:: Exercise description ::
Replace "cameraman" with "photographer" in the lines from the start through the line with "The height and width of the screenshot is (540, 960). What", and give back only those lines with nothing else changed.

:: Material for this exercise ::

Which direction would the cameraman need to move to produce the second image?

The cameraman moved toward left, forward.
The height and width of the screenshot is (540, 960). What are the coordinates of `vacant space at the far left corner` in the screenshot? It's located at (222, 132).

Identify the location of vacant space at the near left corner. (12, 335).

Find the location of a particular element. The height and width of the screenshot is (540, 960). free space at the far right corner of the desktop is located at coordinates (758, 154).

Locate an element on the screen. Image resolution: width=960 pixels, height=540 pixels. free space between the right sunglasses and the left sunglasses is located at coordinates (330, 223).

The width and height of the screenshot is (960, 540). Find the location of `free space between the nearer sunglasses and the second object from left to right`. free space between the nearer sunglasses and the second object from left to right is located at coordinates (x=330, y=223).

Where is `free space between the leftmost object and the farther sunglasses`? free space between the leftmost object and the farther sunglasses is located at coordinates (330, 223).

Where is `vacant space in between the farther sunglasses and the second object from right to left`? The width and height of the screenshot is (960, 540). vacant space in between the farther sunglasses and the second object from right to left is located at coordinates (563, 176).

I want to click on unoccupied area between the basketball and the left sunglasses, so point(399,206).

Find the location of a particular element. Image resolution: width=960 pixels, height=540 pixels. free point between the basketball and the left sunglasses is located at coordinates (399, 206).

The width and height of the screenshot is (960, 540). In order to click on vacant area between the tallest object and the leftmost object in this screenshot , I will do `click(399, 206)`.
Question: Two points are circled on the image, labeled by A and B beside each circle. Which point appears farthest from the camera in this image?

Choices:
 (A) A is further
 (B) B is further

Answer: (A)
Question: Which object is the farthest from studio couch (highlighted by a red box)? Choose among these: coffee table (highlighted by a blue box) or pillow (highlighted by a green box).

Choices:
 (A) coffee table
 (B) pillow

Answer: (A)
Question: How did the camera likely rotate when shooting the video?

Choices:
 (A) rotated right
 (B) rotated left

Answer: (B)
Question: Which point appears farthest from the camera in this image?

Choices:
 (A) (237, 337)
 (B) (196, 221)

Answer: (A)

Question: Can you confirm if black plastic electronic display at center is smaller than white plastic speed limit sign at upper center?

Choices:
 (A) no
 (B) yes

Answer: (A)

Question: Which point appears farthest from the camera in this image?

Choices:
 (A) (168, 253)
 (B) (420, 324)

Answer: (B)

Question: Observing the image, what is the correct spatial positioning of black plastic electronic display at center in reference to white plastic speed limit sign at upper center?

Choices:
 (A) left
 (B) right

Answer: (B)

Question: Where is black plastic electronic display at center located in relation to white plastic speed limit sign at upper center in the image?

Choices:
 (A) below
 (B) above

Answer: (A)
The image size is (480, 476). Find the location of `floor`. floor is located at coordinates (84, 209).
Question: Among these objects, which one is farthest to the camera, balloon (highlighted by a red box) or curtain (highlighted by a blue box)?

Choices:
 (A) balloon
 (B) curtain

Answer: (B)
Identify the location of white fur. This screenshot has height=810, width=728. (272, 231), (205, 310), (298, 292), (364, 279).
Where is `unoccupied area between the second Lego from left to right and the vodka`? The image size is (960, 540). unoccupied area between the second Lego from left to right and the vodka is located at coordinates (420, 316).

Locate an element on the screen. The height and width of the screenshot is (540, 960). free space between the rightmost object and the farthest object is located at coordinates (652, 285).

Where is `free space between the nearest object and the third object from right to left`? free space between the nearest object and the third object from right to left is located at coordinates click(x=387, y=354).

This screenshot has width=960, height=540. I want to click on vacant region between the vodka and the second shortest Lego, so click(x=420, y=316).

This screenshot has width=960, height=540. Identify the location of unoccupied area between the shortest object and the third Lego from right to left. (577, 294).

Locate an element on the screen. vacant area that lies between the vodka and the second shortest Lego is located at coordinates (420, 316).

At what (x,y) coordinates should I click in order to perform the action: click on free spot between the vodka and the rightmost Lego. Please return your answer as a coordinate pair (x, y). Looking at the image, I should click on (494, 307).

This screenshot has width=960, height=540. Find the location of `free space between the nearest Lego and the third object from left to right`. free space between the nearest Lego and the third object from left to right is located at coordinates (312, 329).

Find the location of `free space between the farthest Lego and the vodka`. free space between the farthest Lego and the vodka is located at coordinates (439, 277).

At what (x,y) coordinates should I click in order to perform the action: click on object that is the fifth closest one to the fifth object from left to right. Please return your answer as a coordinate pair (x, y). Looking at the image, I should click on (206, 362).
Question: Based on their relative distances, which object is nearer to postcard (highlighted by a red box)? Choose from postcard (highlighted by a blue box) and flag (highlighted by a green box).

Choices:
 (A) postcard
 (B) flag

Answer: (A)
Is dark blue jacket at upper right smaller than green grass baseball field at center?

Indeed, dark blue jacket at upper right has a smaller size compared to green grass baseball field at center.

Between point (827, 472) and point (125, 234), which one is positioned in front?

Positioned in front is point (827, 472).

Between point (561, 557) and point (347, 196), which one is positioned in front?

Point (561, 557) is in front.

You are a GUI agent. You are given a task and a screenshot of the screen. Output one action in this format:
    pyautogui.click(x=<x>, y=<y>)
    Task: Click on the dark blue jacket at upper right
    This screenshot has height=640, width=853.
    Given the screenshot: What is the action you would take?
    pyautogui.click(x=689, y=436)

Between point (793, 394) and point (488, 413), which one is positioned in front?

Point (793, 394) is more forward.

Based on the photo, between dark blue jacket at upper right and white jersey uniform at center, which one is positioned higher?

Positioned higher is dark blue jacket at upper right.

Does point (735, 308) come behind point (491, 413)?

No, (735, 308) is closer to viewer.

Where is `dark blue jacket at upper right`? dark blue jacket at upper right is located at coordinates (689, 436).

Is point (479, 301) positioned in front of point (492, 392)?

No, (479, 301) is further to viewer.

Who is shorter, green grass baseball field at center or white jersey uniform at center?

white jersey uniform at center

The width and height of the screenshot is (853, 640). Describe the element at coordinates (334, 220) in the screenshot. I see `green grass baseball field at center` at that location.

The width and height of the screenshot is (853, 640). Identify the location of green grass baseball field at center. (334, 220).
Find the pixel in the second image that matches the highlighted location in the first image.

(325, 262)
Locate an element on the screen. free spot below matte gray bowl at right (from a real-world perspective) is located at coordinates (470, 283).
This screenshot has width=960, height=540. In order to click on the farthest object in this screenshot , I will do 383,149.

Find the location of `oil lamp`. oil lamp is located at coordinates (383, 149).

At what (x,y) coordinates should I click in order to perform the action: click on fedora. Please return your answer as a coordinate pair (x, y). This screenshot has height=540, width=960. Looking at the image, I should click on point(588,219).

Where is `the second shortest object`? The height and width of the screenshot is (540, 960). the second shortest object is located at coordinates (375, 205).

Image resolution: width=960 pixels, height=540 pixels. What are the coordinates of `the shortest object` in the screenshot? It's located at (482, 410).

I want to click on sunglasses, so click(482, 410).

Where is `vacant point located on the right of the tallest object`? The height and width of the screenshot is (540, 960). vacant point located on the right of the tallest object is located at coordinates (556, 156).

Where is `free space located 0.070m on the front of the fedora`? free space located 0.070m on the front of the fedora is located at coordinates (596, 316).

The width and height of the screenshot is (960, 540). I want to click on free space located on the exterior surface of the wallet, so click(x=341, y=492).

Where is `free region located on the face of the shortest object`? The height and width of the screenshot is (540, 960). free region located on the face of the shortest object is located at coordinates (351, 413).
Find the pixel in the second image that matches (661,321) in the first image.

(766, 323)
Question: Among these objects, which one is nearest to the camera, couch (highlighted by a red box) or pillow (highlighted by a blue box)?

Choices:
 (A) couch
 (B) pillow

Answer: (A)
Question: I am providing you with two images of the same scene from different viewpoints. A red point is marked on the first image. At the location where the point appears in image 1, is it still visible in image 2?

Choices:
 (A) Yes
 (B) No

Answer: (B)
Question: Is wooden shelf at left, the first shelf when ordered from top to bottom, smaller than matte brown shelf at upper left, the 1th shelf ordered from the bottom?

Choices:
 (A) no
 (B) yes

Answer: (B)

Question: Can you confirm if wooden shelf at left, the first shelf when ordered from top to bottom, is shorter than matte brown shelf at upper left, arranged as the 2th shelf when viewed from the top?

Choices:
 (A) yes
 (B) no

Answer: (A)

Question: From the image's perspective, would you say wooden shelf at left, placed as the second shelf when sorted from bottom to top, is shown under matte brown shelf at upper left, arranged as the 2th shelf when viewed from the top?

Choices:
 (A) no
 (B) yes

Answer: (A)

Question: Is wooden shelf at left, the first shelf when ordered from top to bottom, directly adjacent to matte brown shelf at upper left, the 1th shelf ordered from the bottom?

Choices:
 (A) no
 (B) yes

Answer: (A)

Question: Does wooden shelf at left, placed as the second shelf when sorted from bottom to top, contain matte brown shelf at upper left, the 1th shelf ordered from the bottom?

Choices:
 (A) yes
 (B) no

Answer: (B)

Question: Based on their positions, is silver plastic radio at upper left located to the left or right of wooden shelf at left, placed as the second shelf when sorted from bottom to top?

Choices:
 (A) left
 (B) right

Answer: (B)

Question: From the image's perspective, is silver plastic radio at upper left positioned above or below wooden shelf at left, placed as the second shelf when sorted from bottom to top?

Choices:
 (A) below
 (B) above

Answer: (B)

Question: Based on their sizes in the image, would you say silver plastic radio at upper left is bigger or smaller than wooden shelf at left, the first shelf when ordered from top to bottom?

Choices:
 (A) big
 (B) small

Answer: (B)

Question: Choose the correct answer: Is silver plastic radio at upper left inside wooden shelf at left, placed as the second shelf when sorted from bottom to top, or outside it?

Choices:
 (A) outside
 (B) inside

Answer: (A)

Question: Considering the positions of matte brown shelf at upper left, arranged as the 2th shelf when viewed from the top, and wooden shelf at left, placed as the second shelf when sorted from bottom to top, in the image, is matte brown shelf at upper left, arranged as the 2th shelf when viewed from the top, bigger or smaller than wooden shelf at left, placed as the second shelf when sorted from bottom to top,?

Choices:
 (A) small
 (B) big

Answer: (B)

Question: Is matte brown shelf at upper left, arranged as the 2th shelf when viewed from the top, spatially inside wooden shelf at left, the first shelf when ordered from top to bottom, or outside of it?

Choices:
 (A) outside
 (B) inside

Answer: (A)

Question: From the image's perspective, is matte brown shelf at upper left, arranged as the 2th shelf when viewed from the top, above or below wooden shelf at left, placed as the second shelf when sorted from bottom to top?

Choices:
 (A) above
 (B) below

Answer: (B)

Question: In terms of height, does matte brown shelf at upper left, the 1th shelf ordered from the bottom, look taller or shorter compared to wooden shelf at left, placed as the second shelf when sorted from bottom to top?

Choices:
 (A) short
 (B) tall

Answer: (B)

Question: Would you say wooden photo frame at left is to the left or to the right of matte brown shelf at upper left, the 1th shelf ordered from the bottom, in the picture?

:: Final result ::
Which direction would the photographer need to move to produce the second image?

The photographer moved toward left, forward.
The height and width of the screenshot is (540, 960). What are the coordinates of `vacant space at the far left corner` in the screenshot? It's located at (222, 132).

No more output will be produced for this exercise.